Data block —
########################################
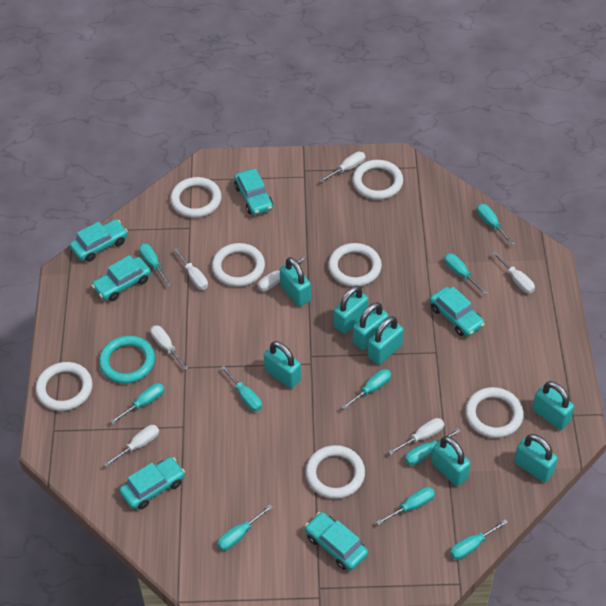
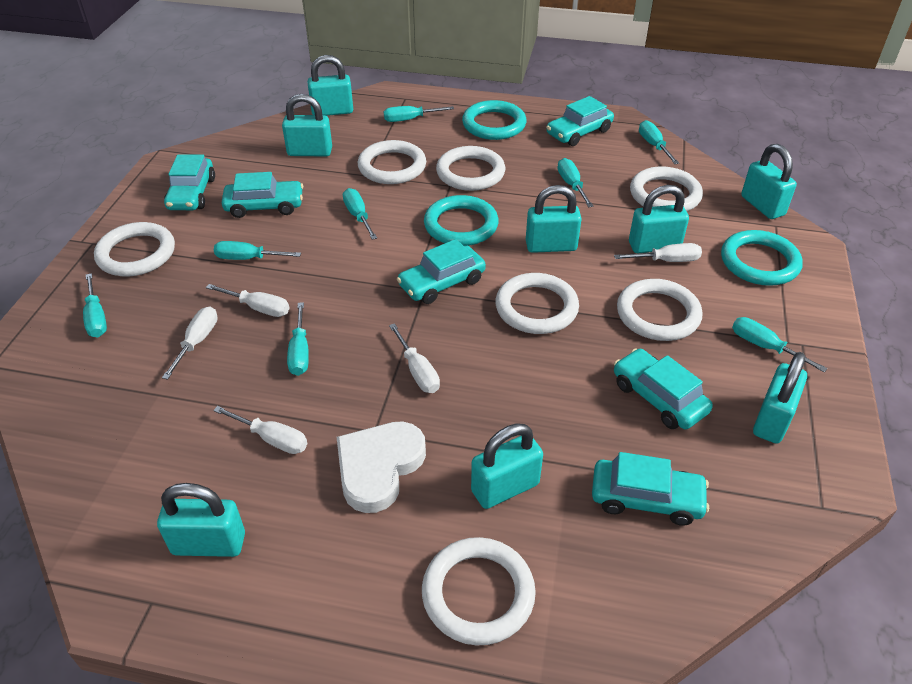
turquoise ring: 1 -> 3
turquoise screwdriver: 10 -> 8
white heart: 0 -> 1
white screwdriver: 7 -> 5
########################################
To do — Pictures stay out. Everything else in the listing gets printed exactly.

Response area —
turquoise ring: 1 -> 3
turquoise screwdriver: 10 -> 8
white heart: 0 -> 1
white screwdriver: 7 -> 5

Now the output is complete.